[Start of section]

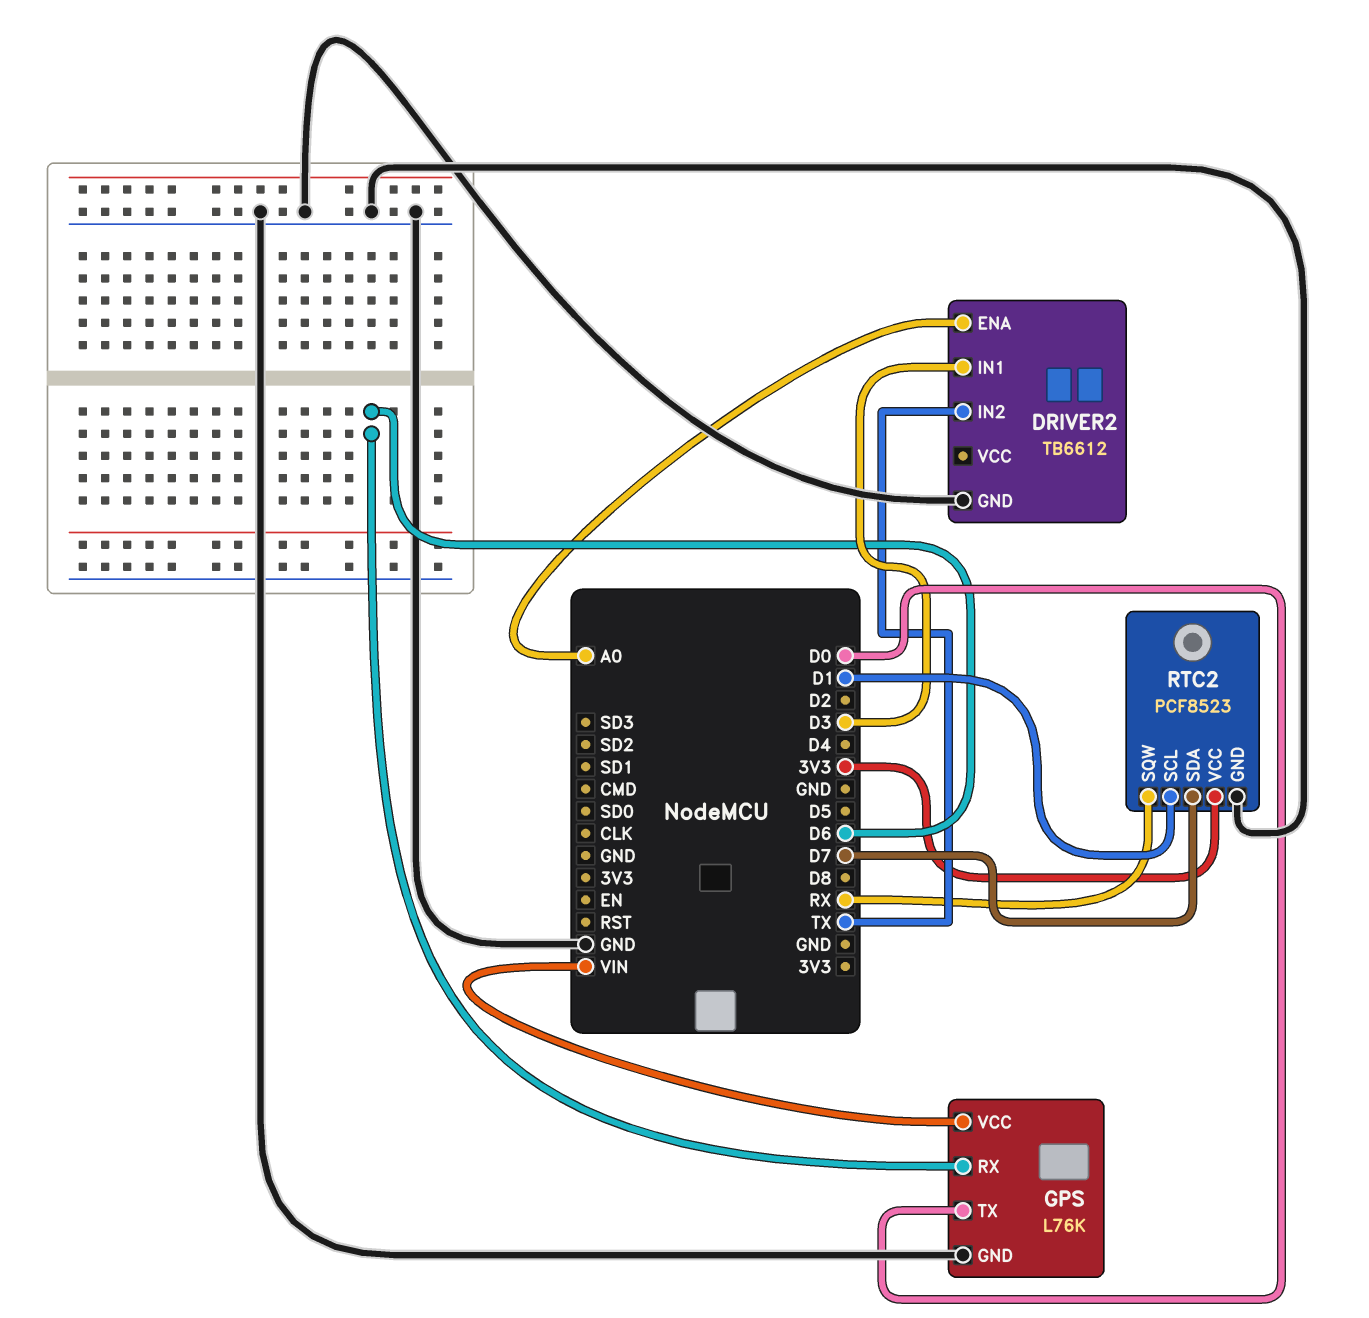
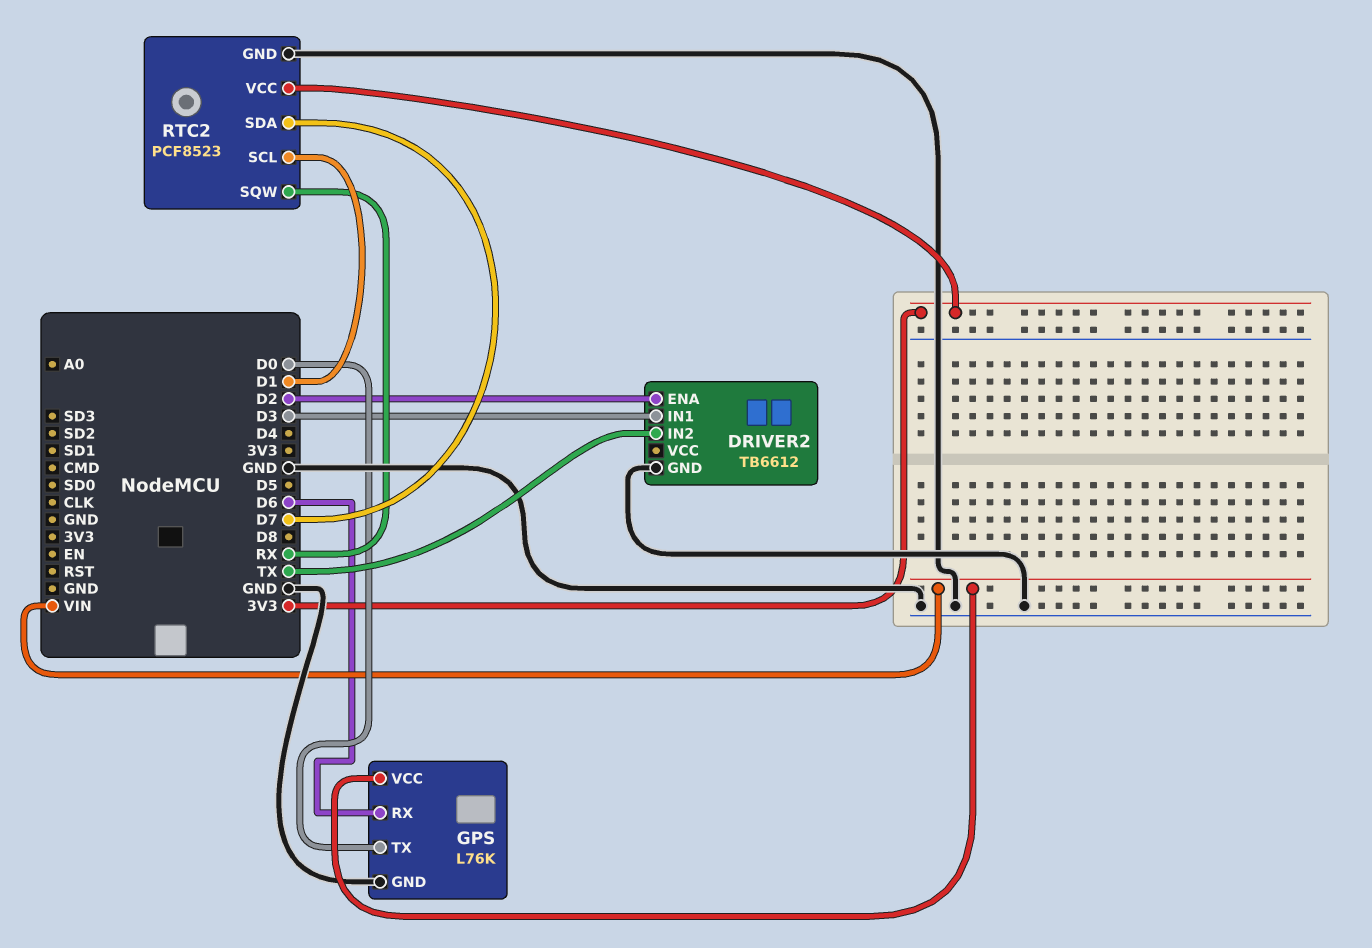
DRIVER2 pin ENA: A0 -> D2

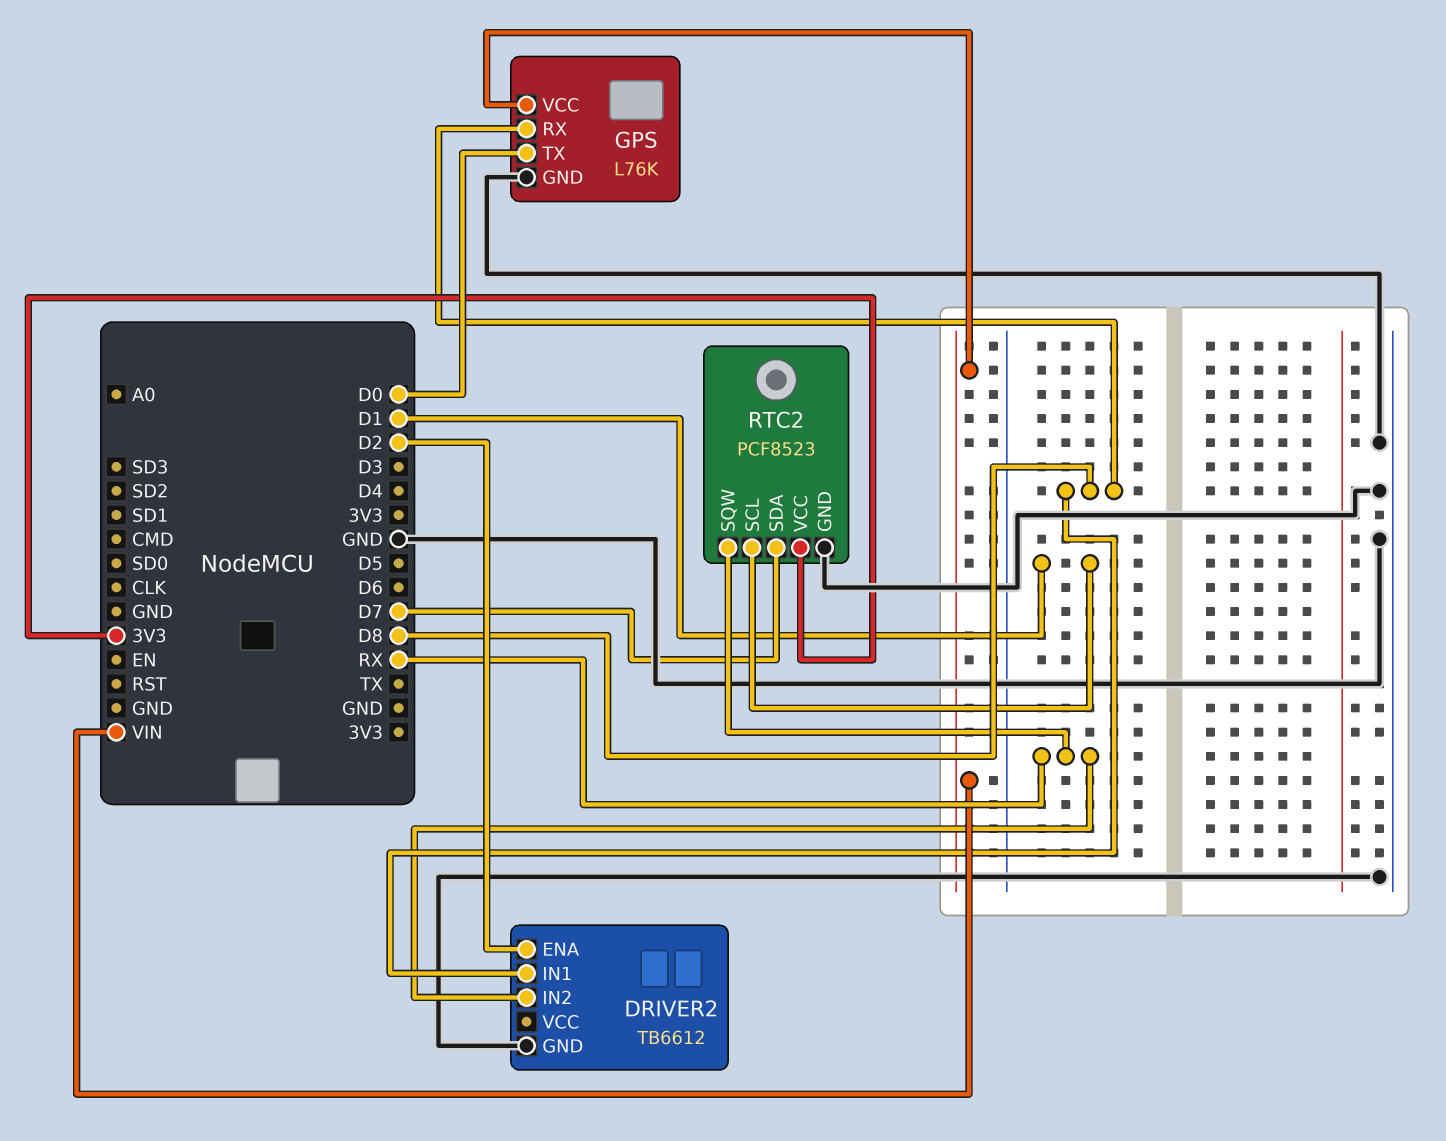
DRIVER2 pin IN1: D3 -> D8
DRIVER2 pin IN2: TX -> RX
GPS pin RX: D6 -> D8

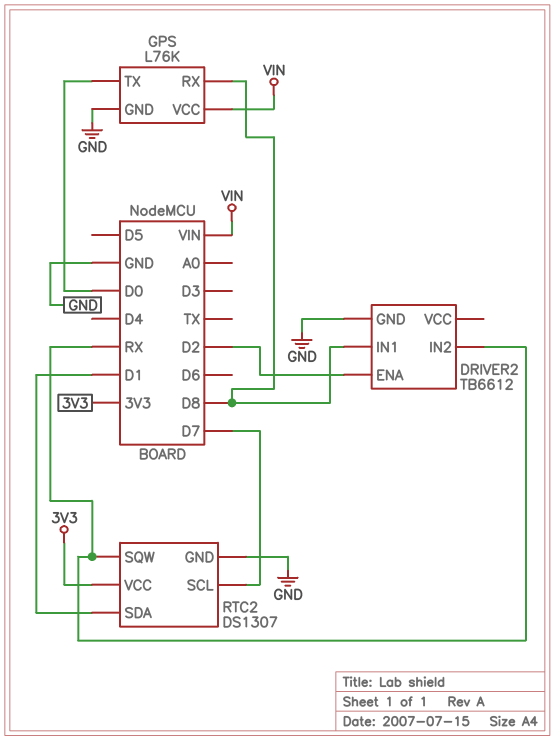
RTC2: PCF8523 -> DS1307
RTC2 pin SCL: D1 -> D7
RTC2 pin SDA: D7 -> D1

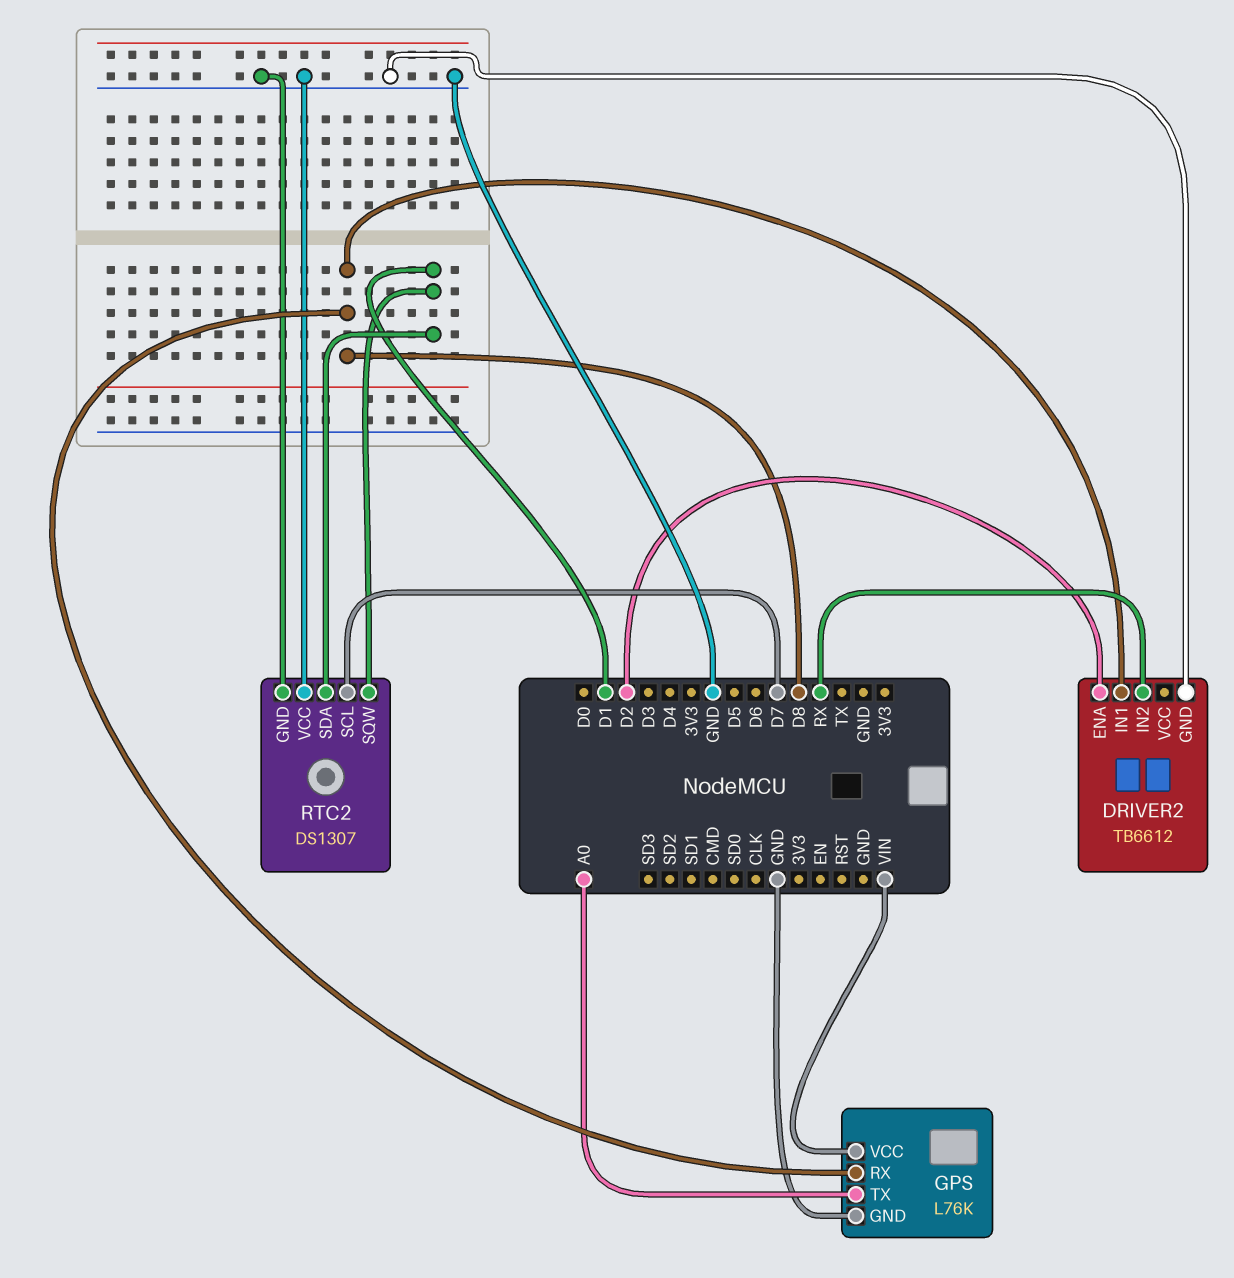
GPS pin TX: D0 -> A0
RTC2 pin SQW: RX -> D1
RTC2 pin VCC: 3V3 -> GND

[End of section]

• **Your task**: Write out the lines of the listing from the one that holds "RTC2: PCF8523 -> DS1307" to the very last line, both included, exactly as they appear and without any pictures.

• **Answer**:
RTC2: PCF8523 -> DS1307
RTC2 pin SCL: D1 -> D7
RTC2 pin SDA: D7 -> D1

GPS pin TX: D0 -> A0
RTC2 pin SQW: RX -> D1
RTC2 pin VCC: 3V3 -> GND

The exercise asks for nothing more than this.